Exercise:
Go to the line holding "(461, 221) = (332, 201): green" in the entries below and write out exactly every line down to and including the line holding "(579, 242) = (328, 150): brown".

Data records:
● ● ● ● ● ● ●
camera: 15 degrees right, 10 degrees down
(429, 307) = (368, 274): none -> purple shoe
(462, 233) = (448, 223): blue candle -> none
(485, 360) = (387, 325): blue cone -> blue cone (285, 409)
● ● ● ● ● ● ●
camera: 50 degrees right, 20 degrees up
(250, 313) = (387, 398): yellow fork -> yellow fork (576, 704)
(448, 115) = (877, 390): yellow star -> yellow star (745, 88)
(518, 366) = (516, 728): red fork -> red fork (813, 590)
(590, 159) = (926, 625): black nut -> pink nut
● ● ● ● ● ● ●
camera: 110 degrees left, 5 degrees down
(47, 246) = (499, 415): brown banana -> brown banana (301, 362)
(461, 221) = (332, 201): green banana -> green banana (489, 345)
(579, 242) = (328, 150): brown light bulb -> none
● ● ● ● ● ● ●
Exercise response:
(461, 221) = (332, 201): green banana -> green banana (489, 345)
(579, 242) = (328, 150): brown light bulb -> none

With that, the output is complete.